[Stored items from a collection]
== == ==
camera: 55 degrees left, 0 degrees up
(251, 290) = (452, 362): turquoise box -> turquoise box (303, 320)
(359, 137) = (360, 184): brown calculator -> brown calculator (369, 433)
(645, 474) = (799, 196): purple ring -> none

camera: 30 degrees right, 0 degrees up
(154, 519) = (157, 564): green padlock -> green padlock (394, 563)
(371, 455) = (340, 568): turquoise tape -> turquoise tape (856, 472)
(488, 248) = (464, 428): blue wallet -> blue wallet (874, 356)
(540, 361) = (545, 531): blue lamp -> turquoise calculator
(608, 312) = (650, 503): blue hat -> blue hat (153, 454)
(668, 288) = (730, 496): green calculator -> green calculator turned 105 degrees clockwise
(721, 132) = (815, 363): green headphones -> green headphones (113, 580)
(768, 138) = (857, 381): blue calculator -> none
== == ==
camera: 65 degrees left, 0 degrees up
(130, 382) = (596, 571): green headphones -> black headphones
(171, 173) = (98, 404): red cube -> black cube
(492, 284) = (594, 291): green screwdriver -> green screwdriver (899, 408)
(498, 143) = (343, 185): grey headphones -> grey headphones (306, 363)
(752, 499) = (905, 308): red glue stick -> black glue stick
== == ==
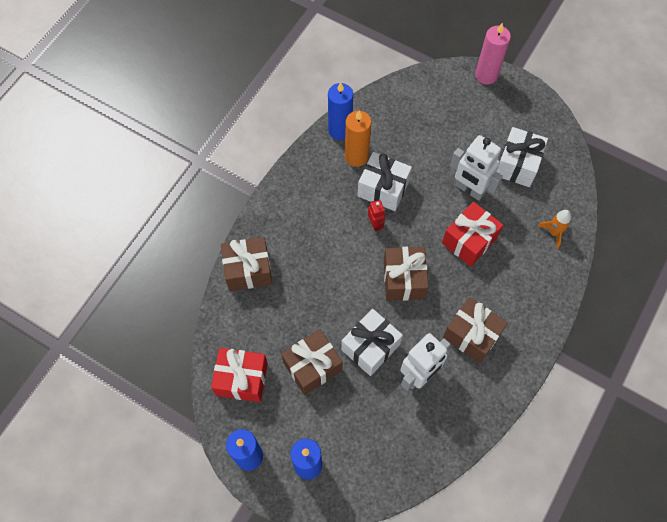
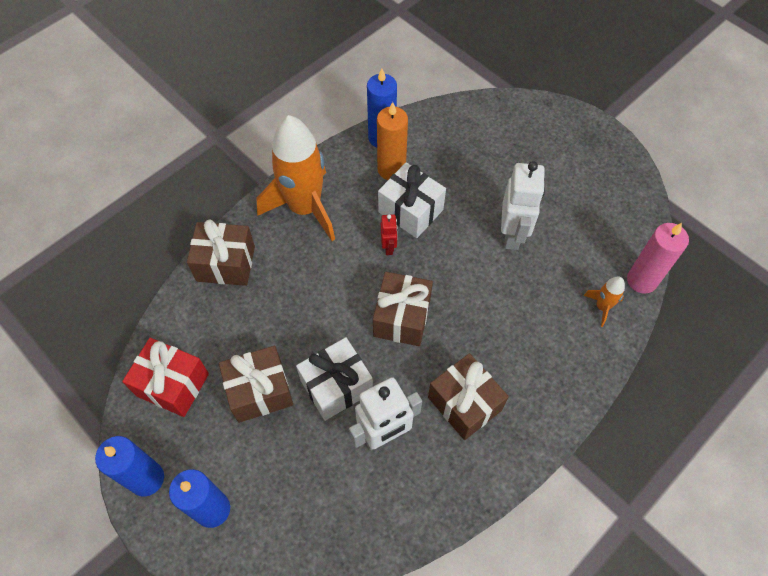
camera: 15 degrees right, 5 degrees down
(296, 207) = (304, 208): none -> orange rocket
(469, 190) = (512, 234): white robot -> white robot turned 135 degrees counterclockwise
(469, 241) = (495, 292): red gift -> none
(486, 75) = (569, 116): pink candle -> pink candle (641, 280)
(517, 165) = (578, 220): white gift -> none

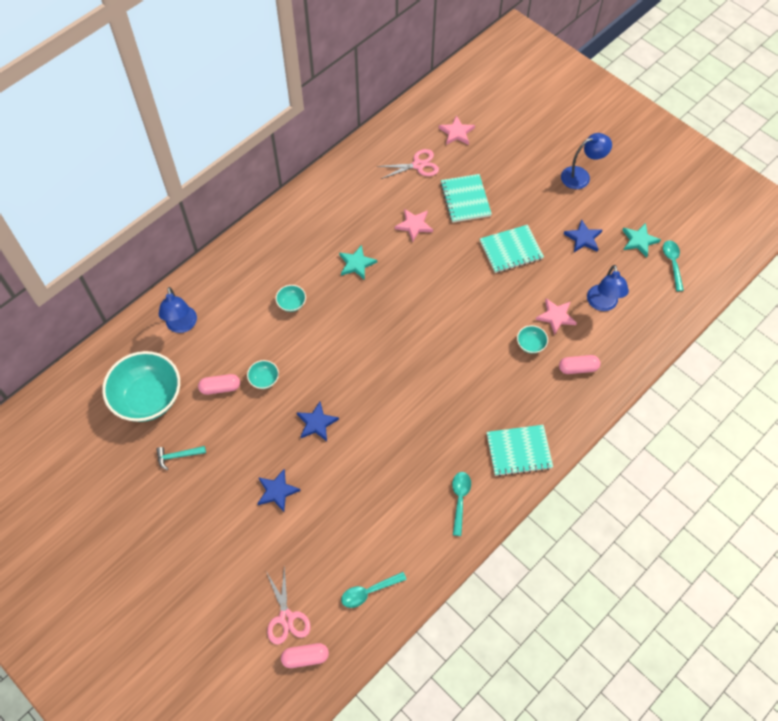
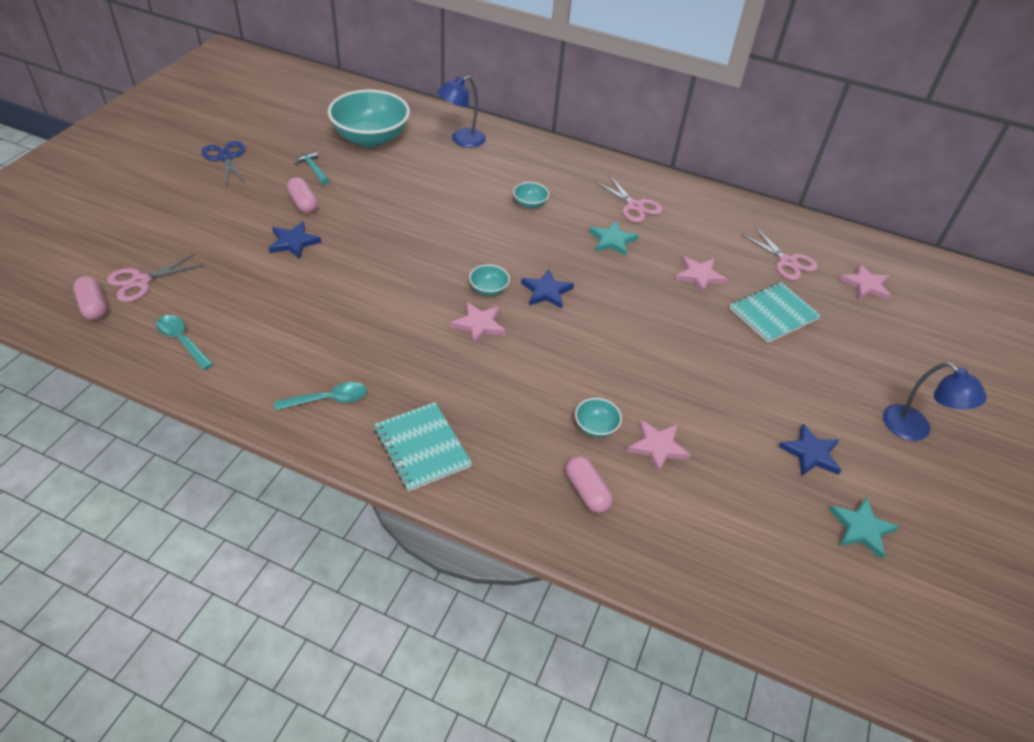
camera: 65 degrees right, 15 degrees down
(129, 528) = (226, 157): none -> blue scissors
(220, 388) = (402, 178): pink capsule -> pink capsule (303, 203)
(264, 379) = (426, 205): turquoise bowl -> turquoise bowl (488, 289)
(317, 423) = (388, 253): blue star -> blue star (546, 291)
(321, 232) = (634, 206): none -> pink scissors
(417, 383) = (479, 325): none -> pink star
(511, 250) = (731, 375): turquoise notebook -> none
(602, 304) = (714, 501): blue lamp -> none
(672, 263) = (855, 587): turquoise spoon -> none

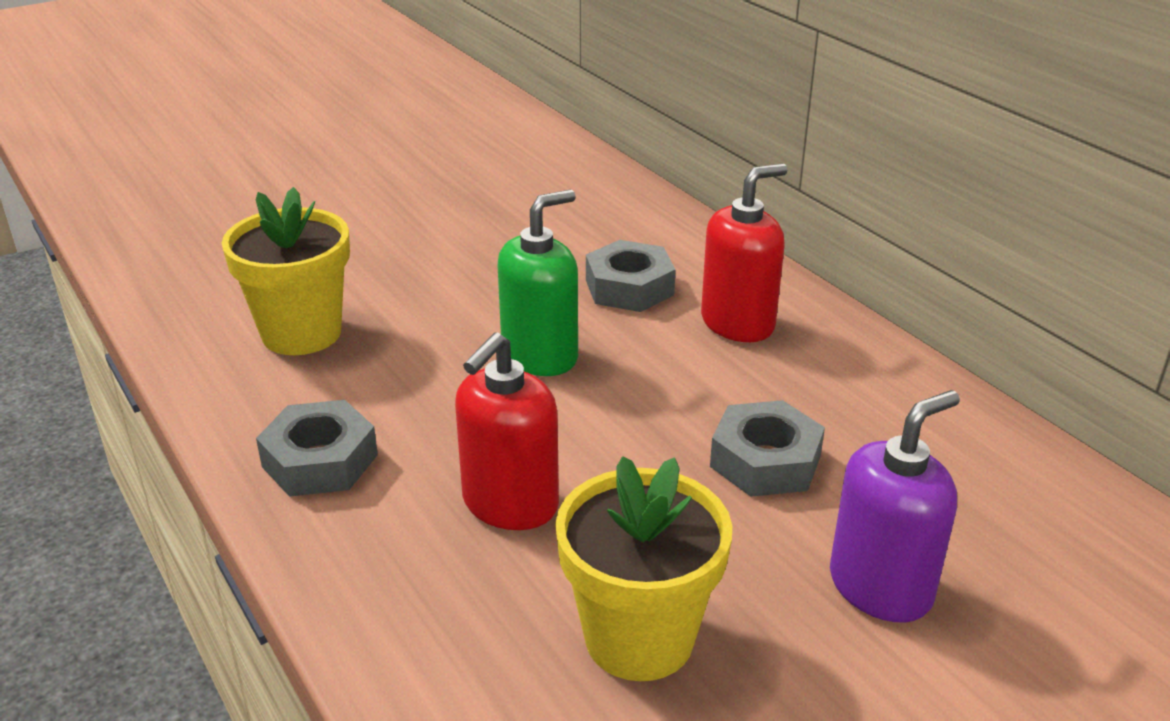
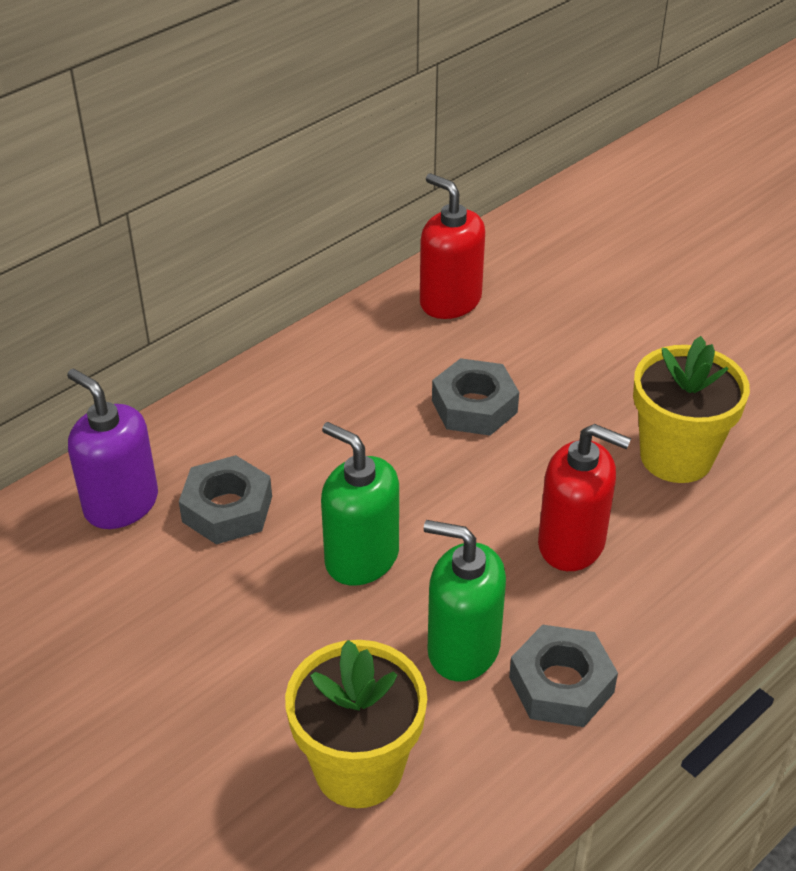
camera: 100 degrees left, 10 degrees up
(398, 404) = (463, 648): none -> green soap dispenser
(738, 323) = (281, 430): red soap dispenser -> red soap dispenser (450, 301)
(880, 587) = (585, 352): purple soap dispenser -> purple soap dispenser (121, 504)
== == ==
● **WORK TO COMPLETE**
Take the entries above and return only the lines from the one with "camera: 55 degrees left, 0 degrees up" to the one with "camera: 30 degrees right, 0 degrees up", both included, unchanged.

● **ANSWER**
camera: 55 degrees left, 0 degrees up
(251, 290) = (452, 362): turquoise box -> turquoise box (303, 320)
(359, 137) = (360, 184): brown calculator -> brown calculator (369, 433)
(645, 474) = (799, 196): purple ring -> none

camera: 30 degrees right, 0 degrees up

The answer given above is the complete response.